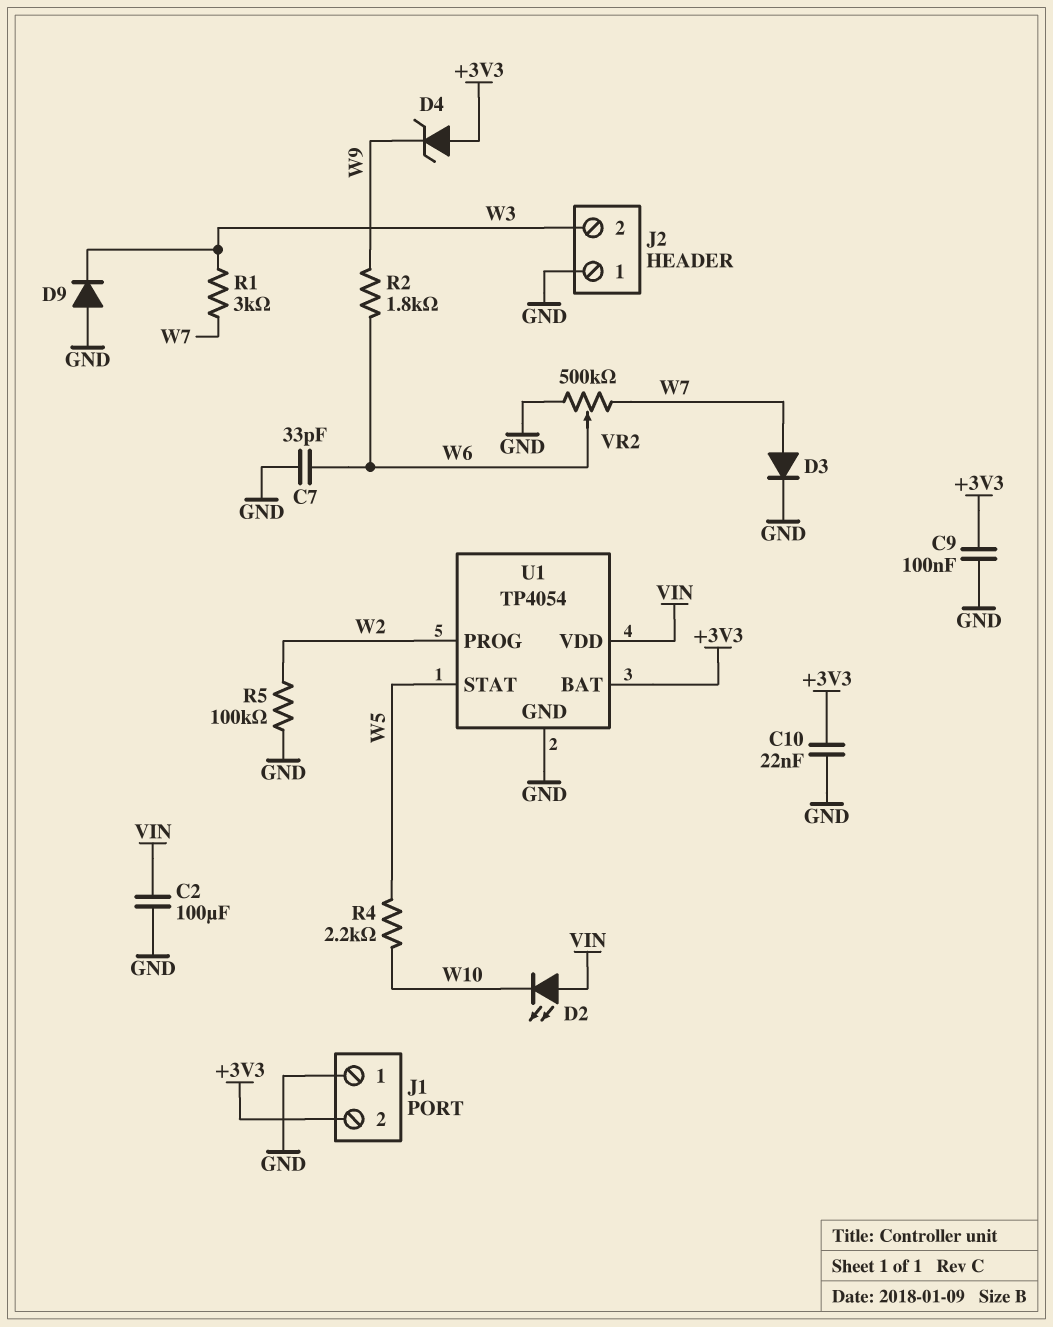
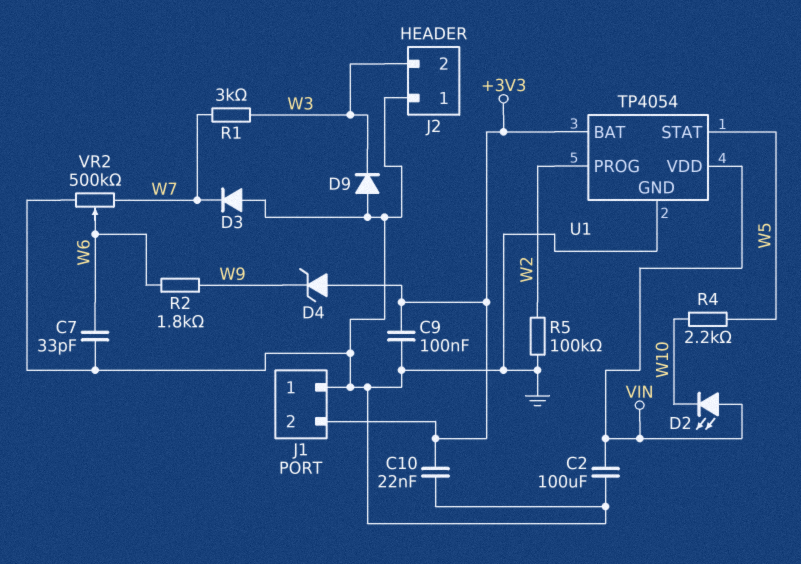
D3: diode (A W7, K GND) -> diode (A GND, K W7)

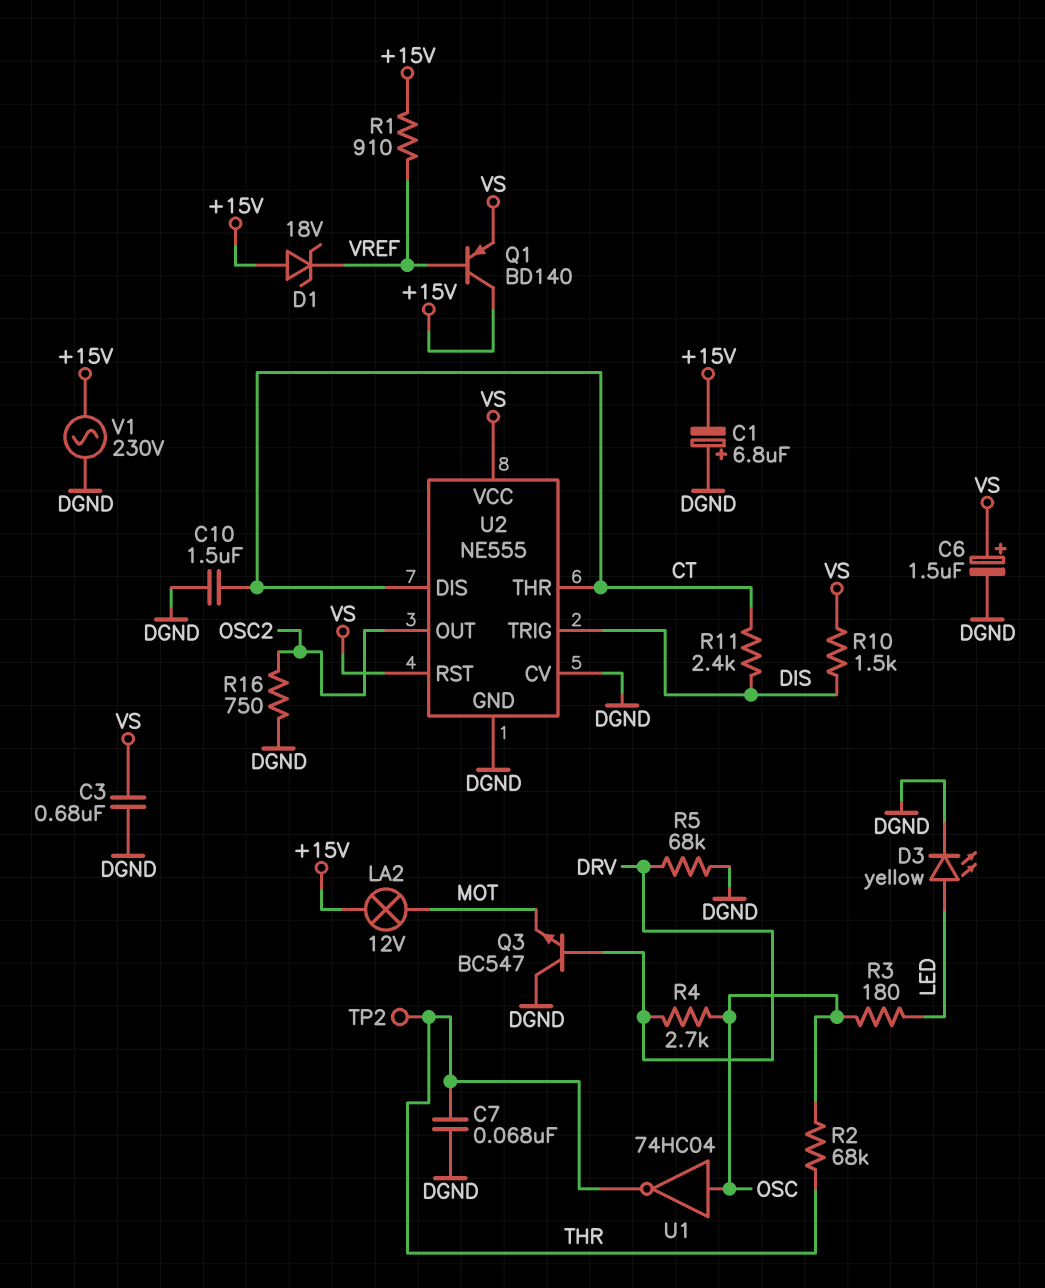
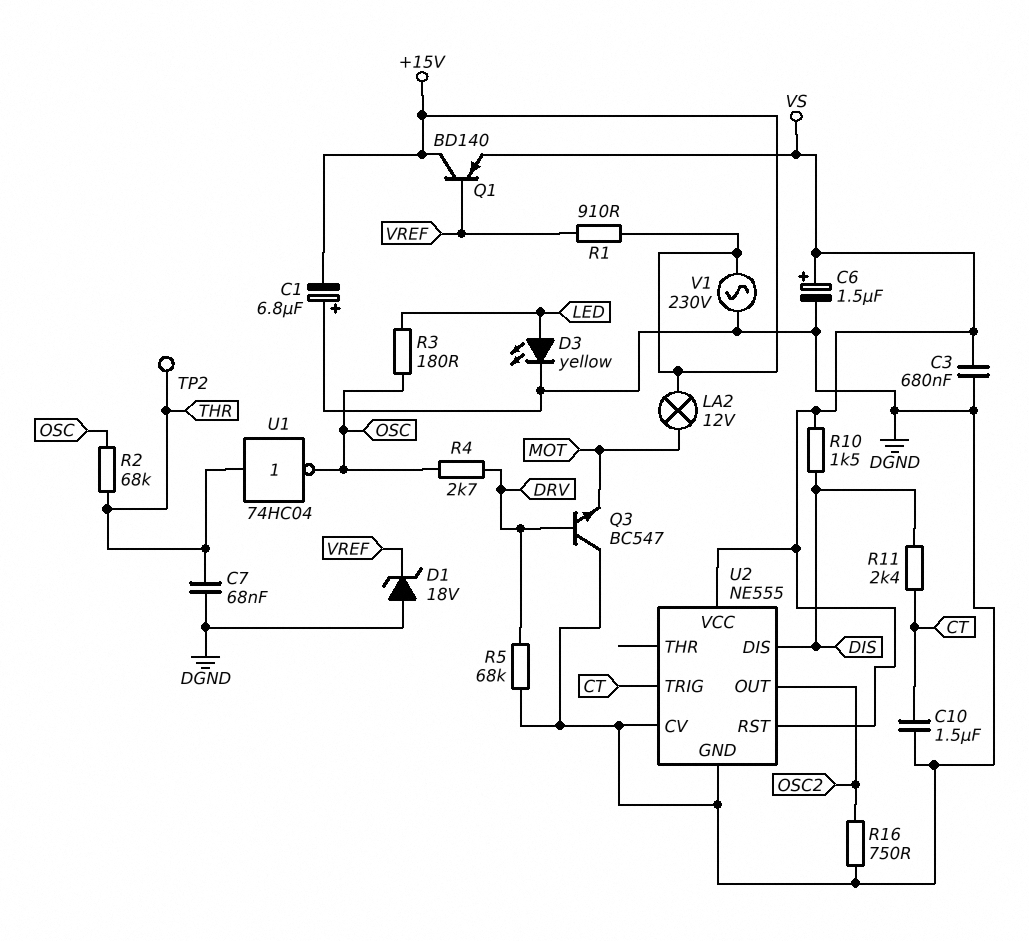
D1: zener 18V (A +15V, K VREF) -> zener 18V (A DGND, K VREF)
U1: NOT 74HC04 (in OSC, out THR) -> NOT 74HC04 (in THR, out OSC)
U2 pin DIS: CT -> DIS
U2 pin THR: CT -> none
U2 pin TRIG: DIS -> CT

- - - - - - -

Exercise details:
Pictures stay out; the records above are otherwise reproduced exactly.

Reply to the task:
D3: diode (A W7, K GND) -> diode (A GND, K W7)

D1: zener 18V (A +15V, K VREF) -> zener 18V (A DGND, K VREF)
U1: NOT 74HC04 (in OSC, out THR) -> NOT 74HC04 (in THR, out OSC)
U2 pin DIS: CT -> DIS
U2 pin THR: CT -> none
U2 pin TRIG: DIS -> CT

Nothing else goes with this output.